* [Assignment] Everything from the line with "barra de pegamento (azul) (no. 1 from left)" to the end of the entries should be copied exactly, and nothing else.

▬▬▬▬▬▬

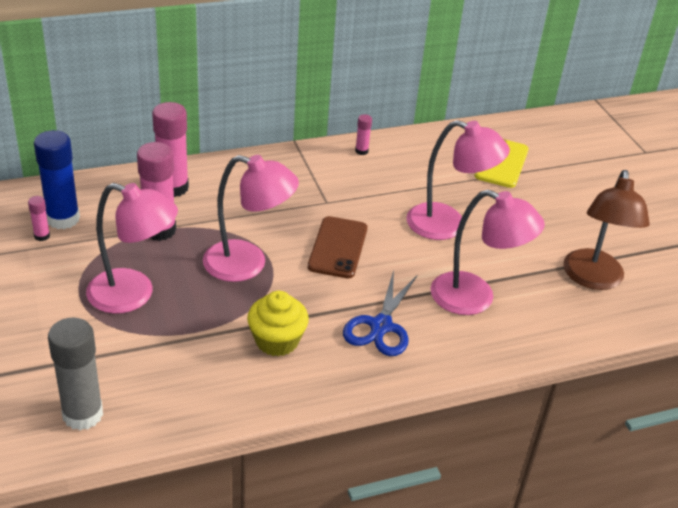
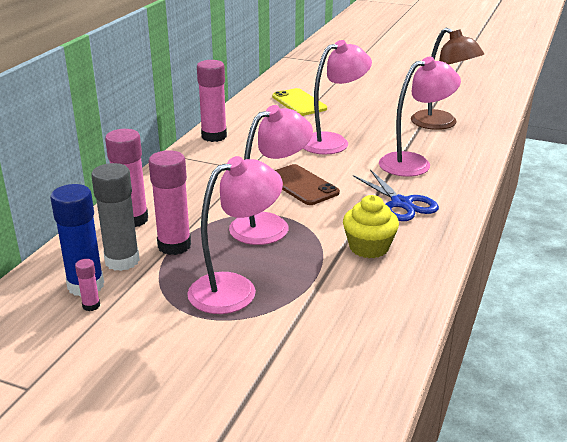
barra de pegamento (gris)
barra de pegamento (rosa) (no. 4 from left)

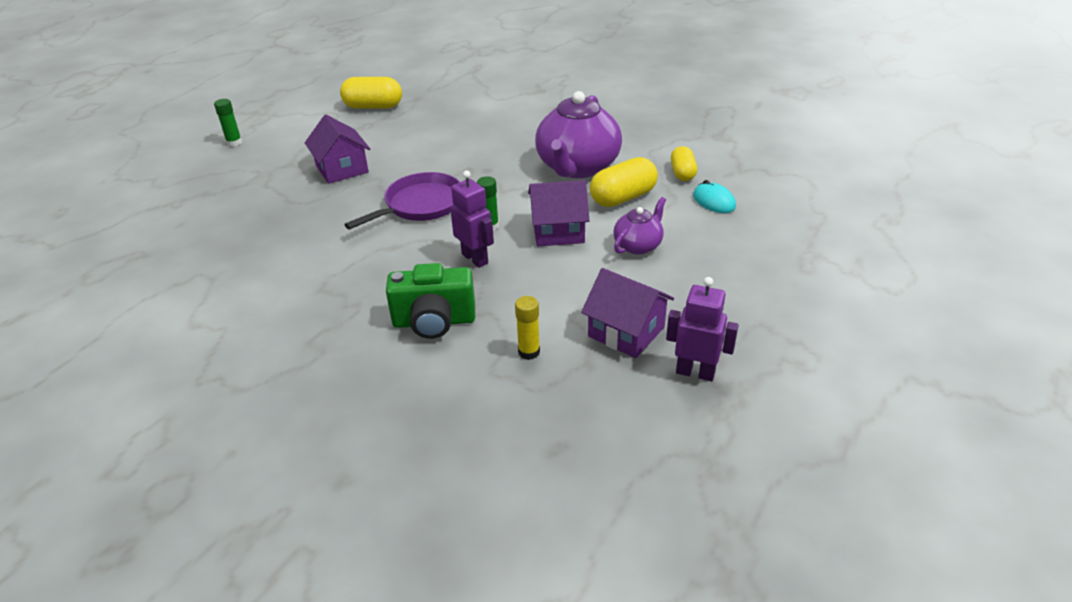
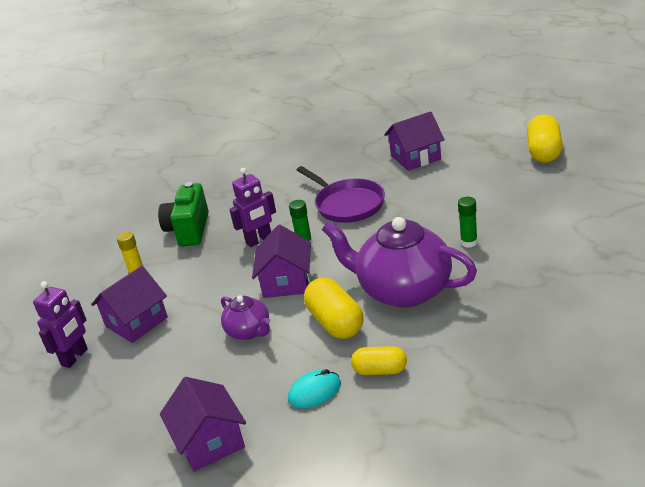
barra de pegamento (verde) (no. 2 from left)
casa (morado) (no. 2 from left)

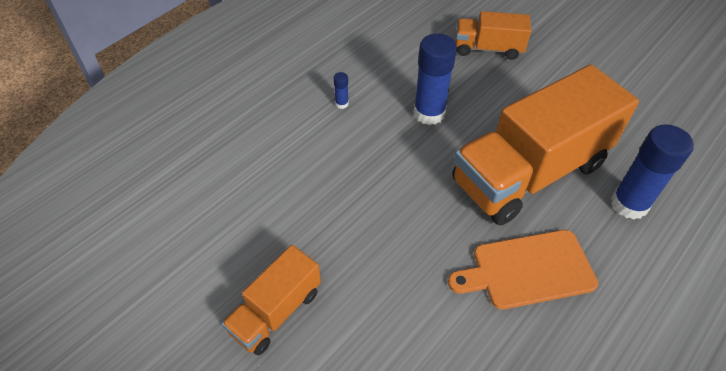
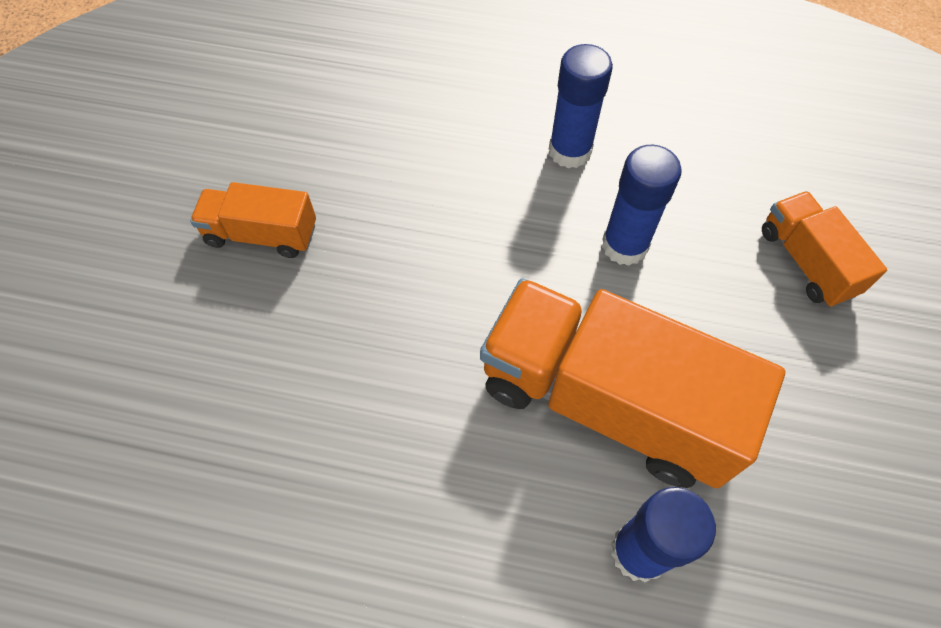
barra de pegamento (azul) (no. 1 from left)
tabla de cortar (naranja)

▬▬▬▬▬▬

* [Completed exercise]
barra de pegamento (azul) (no. 1 from left)
tabla de cortar (naranja)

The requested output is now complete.